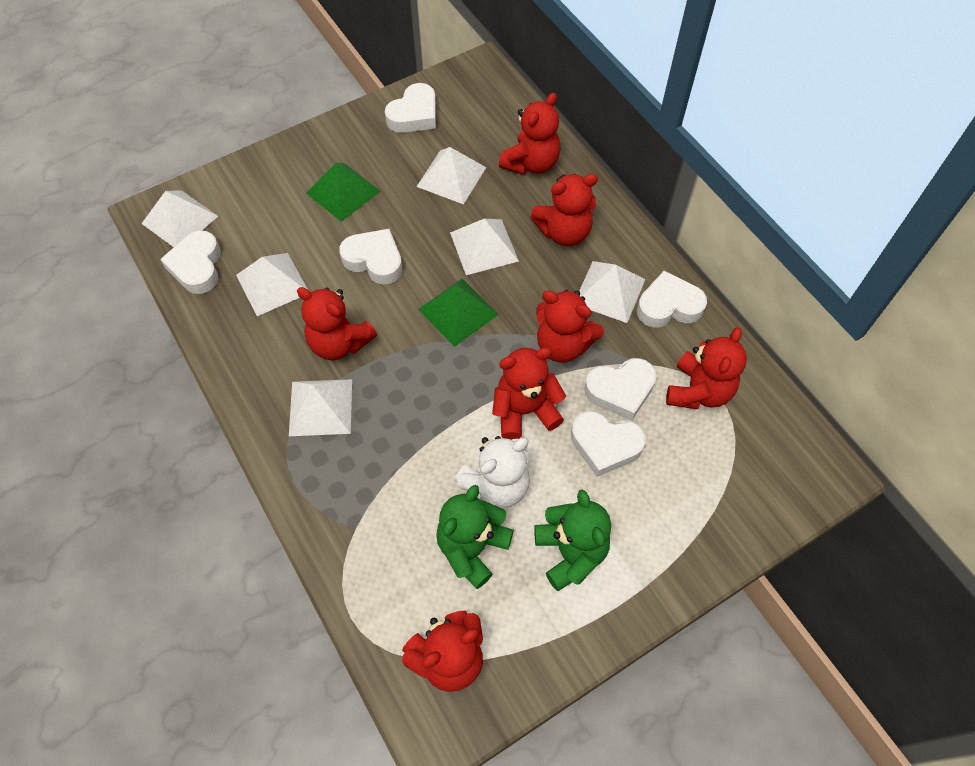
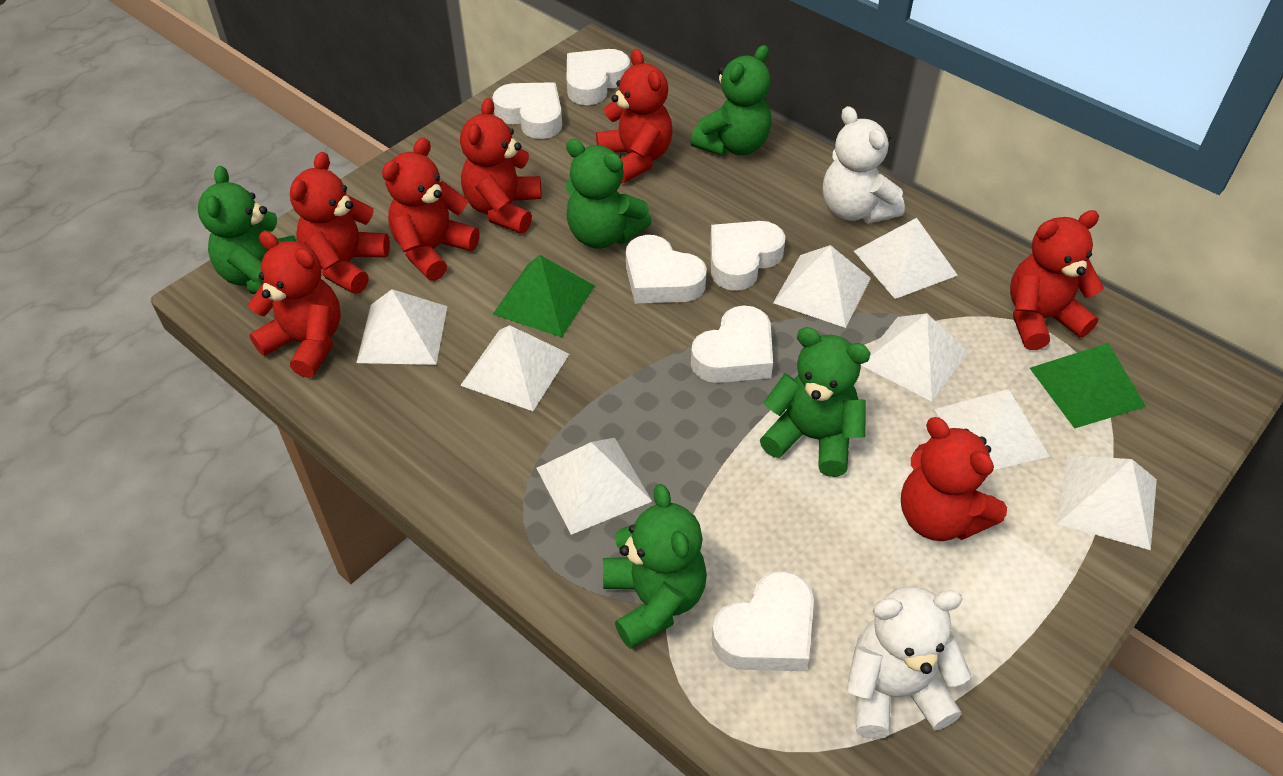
green teddy bear: 2 -> 5
white pyramid: 6 -> 8
white teddy bear: 1 -> 2

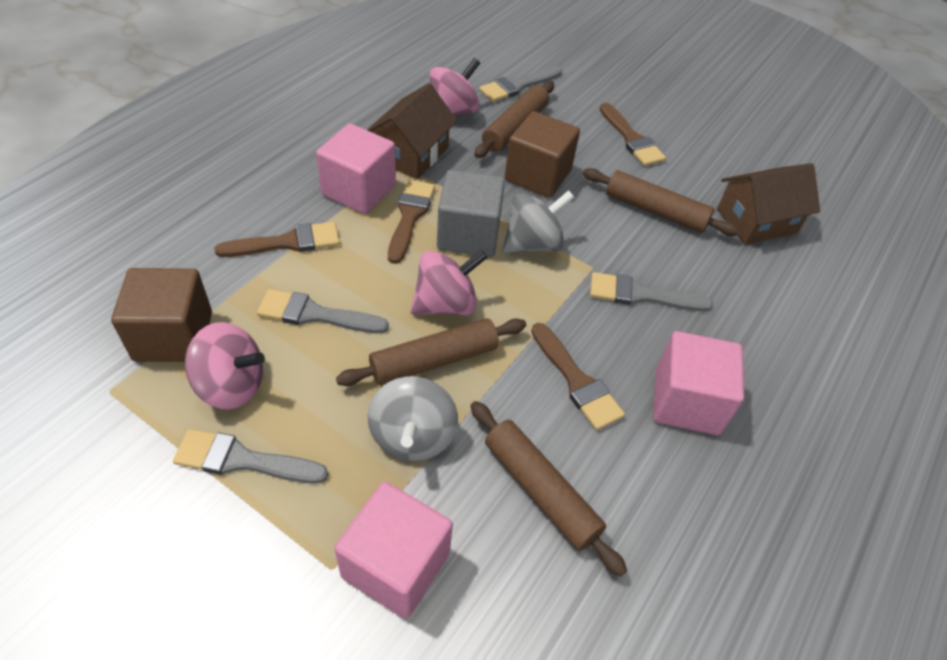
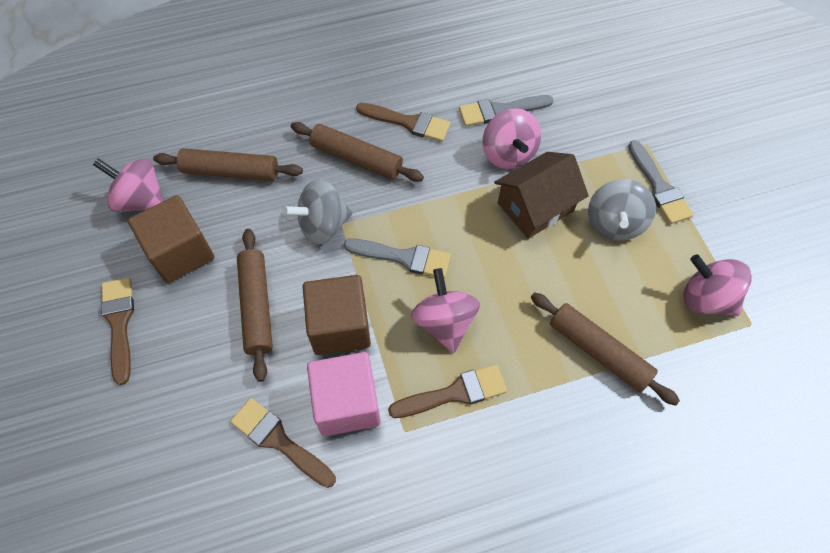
brown house: 2 -> 1
grey brush: 4 -> 3
grey cube: 1 -> 0
pink cube: 3 -> 1
pink spinning top: 3 -> 4

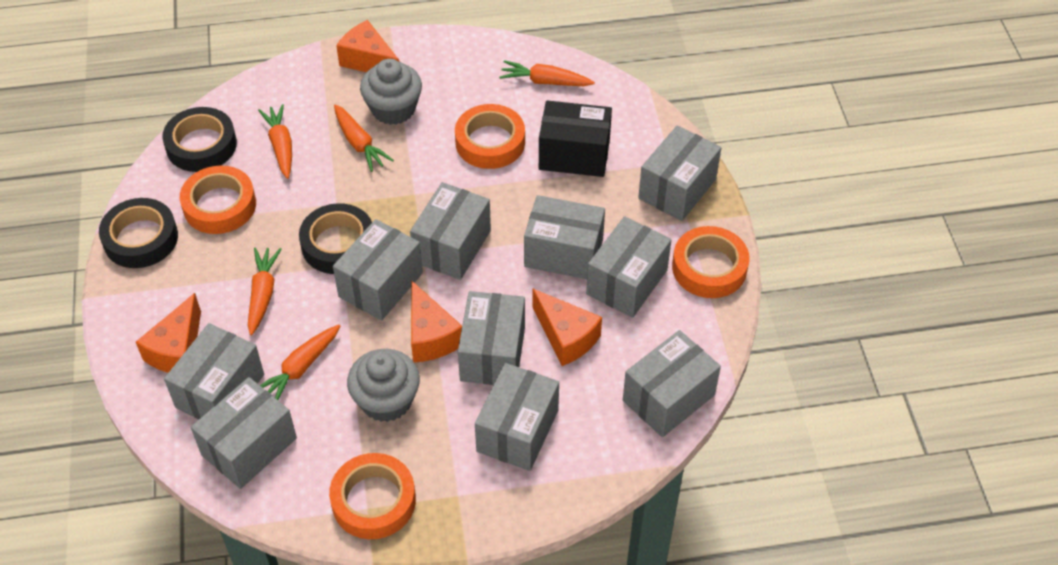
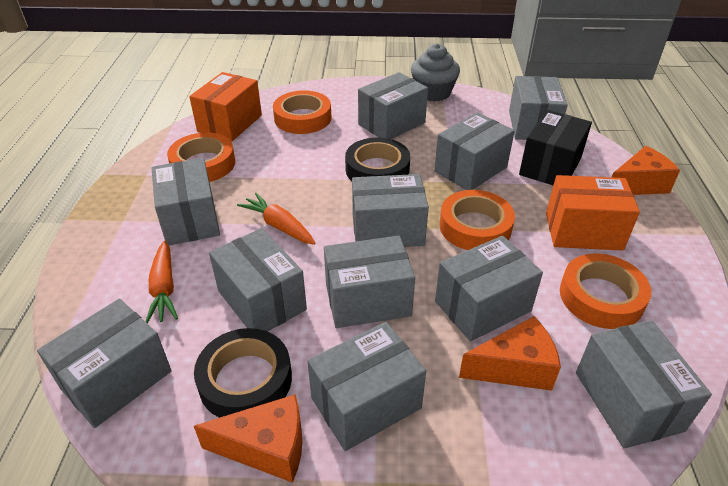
black tape: 3 -> 2
grey box: 10 -> 11
grey cupcake: 2 -> 1
orange box: 0 -> 2
orange carrot: 5 -> 2
orange cheese: 4 -> 3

-*-

What you will do: Extract the run of lines beginning with the line that holds "pink cube: 3 -> 1" and ending at the last line of the data, inclusive. Exclude any pictures from the copy.

Your solution:
pink cube: 3 -> 1
pink spinning top: 3 -> 4

black tape: 3 -> 2
grey box: 10 -> 11
grey cupcake: 2 -> 1
orange box: 0 -> 2
orange carrot: 5 -> 2
orange cheese: 4 -> 3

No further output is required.